Records contained in a dataset

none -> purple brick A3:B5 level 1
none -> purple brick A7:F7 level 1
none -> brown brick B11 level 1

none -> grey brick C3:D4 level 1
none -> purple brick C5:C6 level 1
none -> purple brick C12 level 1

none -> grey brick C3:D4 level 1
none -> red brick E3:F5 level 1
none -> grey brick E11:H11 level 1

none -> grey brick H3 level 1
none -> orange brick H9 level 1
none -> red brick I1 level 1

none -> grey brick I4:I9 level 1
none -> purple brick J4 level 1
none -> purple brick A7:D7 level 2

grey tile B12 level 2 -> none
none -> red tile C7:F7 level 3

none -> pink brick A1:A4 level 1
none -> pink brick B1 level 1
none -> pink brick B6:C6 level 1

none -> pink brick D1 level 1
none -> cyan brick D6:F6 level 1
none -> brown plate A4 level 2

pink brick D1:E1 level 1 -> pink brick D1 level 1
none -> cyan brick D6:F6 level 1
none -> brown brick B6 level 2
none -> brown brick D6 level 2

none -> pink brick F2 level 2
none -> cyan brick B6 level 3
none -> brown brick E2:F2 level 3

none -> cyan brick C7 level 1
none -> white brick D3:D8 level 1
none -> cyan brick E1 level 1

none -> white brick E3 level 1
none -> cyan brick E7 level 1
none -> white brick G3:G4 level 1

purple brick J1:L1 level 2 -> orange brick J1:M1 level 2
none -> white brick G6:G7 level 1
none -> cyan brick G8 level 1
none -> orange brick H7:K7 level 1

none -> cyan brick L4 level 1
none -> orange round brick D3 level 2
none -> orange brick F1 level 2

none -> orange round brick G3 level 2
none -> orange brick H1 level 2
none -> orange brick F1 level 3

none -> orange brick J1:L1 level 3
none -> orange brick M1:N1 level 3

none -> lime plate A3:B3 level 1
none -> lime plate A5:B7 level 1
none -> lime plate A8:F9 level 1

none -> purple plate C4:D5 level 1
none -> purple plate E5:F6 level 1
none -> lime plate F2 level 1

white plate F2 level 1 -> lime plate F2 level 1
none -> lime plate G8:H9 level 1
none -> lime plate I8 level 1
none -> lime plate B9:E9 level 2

PROBLEM DESCRIPTION: Write out only the lines that run from the line containing "none -> white brick G6:G7 level 1" through the line containing "none -> orange brick M1:N1 level 3", both included, exactly as they appear above.

SOLUTION TO THIS TASK:
none -> white brick G6:G7 level 1
none -> cyan brick G8 level 1
none -> orange brick H7:K7 level 1

none -> cyan brick L4 level 1
none -> orange round brick D3 level 2
none -> orange brick F1 level 2

none -> orange round brick G3 level 2
none -> orange brick H1 level 2
none -> orange brick F1 level 3

none -> orange brick J1:L1 level 3
none -> orange brick M1:N1 level 3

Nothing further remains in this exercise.